* Work to be completed
Retype every entry exactly, character for character.

((

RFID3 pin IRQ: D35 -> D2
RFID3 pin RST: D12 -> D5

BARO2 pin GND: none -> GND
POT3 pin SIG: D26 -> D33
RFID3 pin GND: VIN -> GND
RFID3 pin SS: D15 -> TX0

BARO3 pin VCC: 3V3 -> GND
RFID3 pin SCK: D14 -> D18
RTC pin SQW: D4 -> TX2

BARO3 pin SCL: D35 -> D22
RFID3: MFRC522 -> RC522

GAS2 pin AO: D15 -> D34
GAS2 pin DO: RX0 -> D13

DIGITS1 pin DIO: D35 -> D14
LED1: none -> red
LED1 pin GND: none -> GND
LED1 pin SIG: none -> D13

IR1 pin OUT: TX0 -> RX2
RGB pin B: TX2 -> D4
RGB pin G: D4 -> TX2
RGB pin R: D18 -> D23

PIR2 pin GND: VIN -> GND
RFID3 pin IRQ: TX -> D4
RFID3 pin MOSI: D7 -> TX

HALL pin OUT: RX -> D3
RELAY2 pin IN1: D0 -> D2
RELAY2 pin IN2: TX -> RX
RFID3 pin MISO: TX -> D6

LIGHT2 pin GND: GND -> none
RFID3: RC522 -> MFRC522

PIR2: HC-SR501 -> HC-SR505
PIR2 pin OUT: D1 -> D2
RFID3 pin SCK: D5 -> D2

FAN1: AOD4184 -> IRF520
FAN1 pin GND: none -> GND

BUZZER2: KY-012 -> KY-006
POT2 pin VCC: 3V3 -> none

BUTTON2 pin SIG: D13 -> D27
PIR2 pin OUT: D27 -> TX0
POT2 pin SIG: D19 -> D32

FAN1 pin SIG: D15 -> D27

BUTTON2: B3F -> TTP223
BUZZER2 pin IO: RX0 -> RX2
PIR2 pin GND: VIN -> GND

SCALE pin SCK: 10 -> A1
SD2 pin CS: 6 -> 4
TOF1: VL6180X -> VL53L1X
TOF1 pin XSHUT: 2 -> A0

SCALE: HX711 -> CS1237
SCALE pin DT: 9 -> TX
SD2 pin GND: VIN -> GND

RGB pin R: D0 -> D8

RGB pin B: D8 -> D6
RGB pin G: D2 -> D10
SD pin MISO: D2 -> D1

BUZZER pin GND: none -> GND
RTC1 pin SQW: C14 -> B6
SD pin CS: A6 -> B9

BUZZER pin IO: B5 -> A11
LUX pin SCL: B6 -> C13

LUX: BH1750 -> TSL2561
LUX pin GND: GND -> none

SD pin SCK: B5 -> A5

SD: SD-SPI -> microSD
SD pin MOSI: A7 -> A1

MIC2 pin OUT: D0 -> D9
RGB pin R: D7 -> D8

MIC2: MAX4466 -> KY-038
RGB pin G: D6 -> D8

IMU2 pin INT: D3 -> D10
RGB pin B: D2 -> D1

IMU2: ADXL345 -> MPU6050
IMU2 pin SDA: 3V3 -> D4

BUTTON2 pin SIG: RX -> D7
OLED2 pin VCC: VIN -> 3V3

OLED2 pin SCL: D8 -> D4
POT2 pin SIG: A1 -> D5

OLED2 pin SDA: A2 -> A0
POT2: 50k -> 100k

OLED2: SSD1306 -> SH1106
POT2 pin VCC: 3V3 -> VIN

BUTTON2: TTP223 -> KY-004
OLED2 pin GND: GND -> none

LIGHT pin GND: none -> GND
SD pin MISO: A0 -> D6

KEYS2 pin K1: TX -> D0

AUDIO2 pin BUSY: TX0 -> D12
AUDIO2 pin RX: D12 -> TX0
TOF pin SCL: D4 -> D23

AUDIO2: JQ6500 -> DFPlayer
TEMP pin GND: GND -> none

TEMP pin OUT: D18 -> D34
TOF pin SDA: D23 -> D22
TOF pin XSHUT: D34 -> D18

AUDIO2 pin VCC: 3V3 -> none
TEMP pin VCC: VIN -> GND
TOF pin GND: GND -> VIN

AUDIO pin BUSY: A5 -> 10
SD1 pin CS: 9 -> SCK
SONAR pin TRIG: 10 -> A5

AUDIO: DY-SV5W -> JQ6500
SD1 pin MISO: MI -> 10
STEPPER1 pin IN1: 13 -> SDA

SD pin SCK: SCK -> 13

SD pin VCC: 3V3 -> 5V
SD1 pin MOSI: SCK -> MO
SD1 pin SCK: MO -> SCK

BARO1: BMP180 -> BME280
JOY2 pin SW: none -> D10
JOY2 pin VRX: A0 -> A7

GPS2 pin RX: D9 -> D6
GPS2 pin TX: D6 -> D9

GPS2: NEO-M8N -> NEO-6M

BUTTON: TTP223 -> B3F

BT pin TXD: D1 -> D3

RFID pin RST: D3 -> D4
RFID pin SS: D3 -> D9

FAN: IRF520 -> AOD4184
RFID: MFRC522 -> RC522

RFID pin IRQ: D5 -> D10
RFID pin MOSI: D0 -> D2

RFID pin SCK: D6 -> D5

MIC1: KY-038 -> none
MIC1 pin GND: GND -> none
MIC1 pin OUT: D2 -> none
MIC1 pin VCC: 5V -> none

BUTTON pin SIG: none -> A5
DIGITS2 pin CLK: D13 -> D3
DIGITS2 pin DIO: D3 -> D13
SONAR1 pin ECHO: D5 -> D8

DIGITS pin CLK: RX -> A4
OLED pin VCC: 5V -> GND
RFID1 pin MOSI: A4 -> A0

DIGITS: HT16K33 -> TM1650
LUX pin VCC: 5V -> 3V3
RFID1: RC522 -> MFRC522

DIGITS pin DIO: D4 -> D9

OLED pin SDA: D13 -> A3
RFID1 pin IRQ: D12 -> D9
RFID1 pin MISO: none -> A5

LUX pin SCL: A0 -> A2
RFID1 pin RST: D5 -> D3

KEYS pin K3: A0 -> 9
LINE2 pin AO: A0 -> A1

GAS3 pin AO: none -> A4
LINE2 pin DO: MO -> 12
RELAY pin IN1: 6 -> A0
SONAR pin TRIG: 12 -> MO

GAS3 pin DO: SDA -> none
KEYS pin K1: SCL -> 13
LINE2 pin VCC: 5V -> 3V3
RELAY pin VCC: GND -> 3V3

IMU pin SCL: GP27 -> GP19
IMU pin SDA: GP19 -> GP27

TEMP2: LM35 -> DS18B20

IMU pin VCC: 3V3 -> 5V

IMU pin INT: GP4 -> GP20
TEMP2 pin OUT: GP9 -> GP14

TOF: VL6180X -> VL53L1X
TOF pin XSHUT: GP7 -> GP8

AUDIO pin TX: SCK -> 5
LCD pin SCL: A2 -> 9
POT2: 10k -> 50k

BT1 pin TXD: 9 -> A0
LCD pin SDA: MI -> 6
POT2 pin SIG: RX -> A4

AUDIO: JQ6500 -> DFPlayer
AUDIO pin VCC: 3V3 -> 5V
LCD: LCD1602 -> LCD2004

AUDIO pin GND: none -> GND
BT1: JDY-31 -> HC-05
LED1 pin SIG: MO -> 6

))

* Your solution
RFID3 pin IRQ: D35 -> D2
RFID3 pin RST: D12 -> D5

BARO2 pin GND: none -> GND
POT3 pin SIG: D26 -> D33
RFID3 pin GND: VIN -> GND
RFID3 pin SS: D15 -> TX0

BARO3 pin VCC: 3V3 -> GND
RFID3 pin SCK: D14 -> D18
RTC pin SQW: D4 -> TX2

BARO3 pin SCL: D35 -> D22
RFID3: MFRC522 -> RC522

GAS2 pin AO: D15 -> D34
GAS2 pin DO: RX0 -> D13

DIGITS1 pin DIO: D35 -> D14
LED1: none -> red
LED1 pin GND: none -> GND
LED1 pin SIG: none -> D13

IR1 pin OUT: TX0 -> RX2
RGB pin B: TX2 -> D4
RGB pin G: D4 -> TX2
RGB pin R: D18 -> D23

PIR2 pin GND: VIN -> GND
RFID3 pin IRQ: TX -> D4
RFID3 pin MOSI: D7 -> TX

HALL pin OUT: RX -> D3
RELAY2 pin IN1: D0 -> D2
RELAY2 pin IN2: TX -> RX
RFID3 pin MISO: TX -> D6

LIGHT2 pin GND: GND -> none
RFID3: RC522 -> MFRC522

PIR2: HC-SR501 -> HC-SR505
PIR2 pin OUT: D1 -> D2
RFID3 pin SCK: D5 -> D2

FAN1: AOD4184 -> IRF520
FAN1 pin GND: none -> GND

BUZZER2: KY-012 -> KY-006
POT2 pin VCC: 3V3 -> none

BUTTON2 pin SIG: D13 -> D27
PIR2 pin OUT: D27 -> TX0
POT2 pin SIG: D19 -> D32

FAN1 pin SIG: D15 -> D27

BUTTON2: B3F -> TTP223
BUZZER2 pin IO: RX0 -> RX2
PIR2 pin GND: VIN -> GND

SCALE pin SCK: 10 -> A1
SD2 pin CS: 6 -> 4
TOF1: VL6180X -> VL53L1X
TOF1 pin XSHUT: 2 -> A0

SCALE: HX711 -> CS1237
SCALE pin DT: 9 -> TX
SD2 pin GND: VIN -> GND

RGB pin R: D0 -> D8

RGB pin B: D8 -> D6
RGB pin G: D2 -> D10
SD pin MISO: D2 -> D1

BUZZER pin GND: none -> GND
RTC1 pin SQW: C14 -> B6
SD pin CS: A6 -> B9

BUZZER pin IO: B5 -> A11
LUX pin SCL: B6 -> C13

LUX: BH1750 -> TSL2561
LUX pin GND: GND -> none

SD pin SCK: B5 -> A5

SD: SD-SPI -> microSD
SD pin MOSI: A7 -> A1

MIC2 pin OUT: D0 -> D9
RGB pin R: D7 -> D8

MIC2: MAX4466 -> KY-038
RGB pin G: D6 -> D8

IMU2 pin INT: D3 -> D10
RGB pin B: D2 -> D1

IMU2: ADXL345 -> MPU6050
IMU2 pin SDA: 3V3 -> D4

BUTTON2 pin SIG: RX -> D7
OLED2 pin VCC: VIN -> 3V3

OLED2 pin SCL: D8 -> D4
POT2 pin SIG: A1 -> D5

OLED2 pin SDA: A2 -> A0
POT2: 50k -> 100k

OLED2: SSD1306 -> SH1106
POT2 pin VCC: 3V3 -> VIN

BUTTON2: TTP223 -> KY-004
OLED2 pin GND: GND -> none

LIGHT pin GND: none -> GND
SD pin MISO: A0 -> D6

KEYS2 pin K1: TX -> D0

AUDIO2 pin BUSY: TX0 -> D12
AUDIO2 pin RX: D12 -> TX0
TOF pin SCL: D4 -> D23

AUDIO2: JQ6500 -> DFPlayer
TEMP pin GND: GND -> none

TEMP pin OUT: D18 -> D34
TOF pin SDA: D23 -> D22
TOF pin XSHUT: D34 -> D18

AUDIO2 pin VCC: 3V3 -> none
TEMP pin VCC: VIN -> GND
TOF pin GND: GND -> VIN

AUDIO pin BUSY: A5 -> 10
SD1 pin CS: 9 -> SCK
SONAR pin TRIG: 10 -> A5

AUDIO: DY-SV5W -> JQ6500
SD1 pin MISO: MI -> 10
STEPPER1 pin IN1: 13 -> SDA

SD pin SCK: SCK -> 13

SD pin VCC: 3V3 -> 5V
SD1 pin MOSI: SCK -> MO
SD1 pin SCK: MO -> SCK

BARO1: BMP180 -> BME280
JOY2 pin SW: none -> D10
JOY2 pin VRX: A0 -> A7

GPS2 pin RX: D9 -> D6
GPS2 pin TX: D6 -> D9

GPS2: NEO-M8N -> NEO-6M

BUTTON: TTP223 -> B3F

BT pin TXD: D1 -> D3

RFID pin RST: D3 -> D4
RFID pin SS: D3 -> D9

FAN: IRF520 -> AOD4184
RFID: MFRC522 -> RC522

RFID pin IRQ: D5 -> D10
RFID pin MOSI: D0 -> D2

RFID pin SCK: D6 -> D5

MIC1: KY-038 -> none
MIC1 pin GND: GND -> none
MIC1 pin OUT: D2 -> none
MIC1 pin VCC: 5V -> none

BUTTON pin SIG: none -> A5
DIGITS2 pin CLK: D13 -> D3
DIGITS2 pin DIO: D3 -> D13
SONAR1 pin ECHO: D5 -> D8

DIGITS pin CLK: RX -> A4
OLED pin VCC: 5V -> GND
RFID1 pin MOSI: A4 -> A0

DIGITS: HT16K33 -> TM1650
LUX pin VCC: 5V -> 3V3
RFID1: RC522 -> MFRC522

DIGITS pin DIO: D4 -> D9

OLED pin SDA: D13 -> A3
RFID1 pin IRQ: D12 -> D9
RFID1 pin MISO: none -> A5

LUX pin SCL: A0 -> A2
RFID1 pin RST: D5 -> D3

KEYS pin K3: A0 -> 9
LINE2 pin AO: A0 -> A1

GAS3 pin AO: none -> A4
LINE2 pin DO: MO -> 12
RELAY pin IN1: 6 -> A0
SONAR pin TRIG: 12 -> MO

GAS3 pin DO: SDA -> none
KEYS pin K1: SCL -> 13
LINE2 pin VCC: 5V -> 3V3
RELAY pin VCC: GND -> 3V3

IMU pin SCL: GP27 -> GP19
IMU pin SDA: GP19 -> GP27

TEMP2: LM35 -> DS18B20

IMU pin VCC: 3V3 -> 5V

IMU pin INT: GP4 -> GP20
TEMP2 pin OUT: GP9 -> GP14

TOF: VL6180X -> VL53L1X
TOF pin XSHUT: GP7 -> GP8

AUDIO pin TX: SCK -> 5
LCD pin SCL: A2 -> 9
POT2: 10k -> 50k

BT1 pin TXD: 9 -> A0
LCD pin SDA: MI -> 6
POT2 pin SIG: RX -> A4

AUDIO: JQ6500 -> DFPlayer
AUDIO pin VCC: 3V3 -> 5V
LCD: LCD1602 -> LCD2004

AUDIO pin GND: none -> GND
BT1: JDY-31 -> HC-05
LED1 pin SIG: MO -> 6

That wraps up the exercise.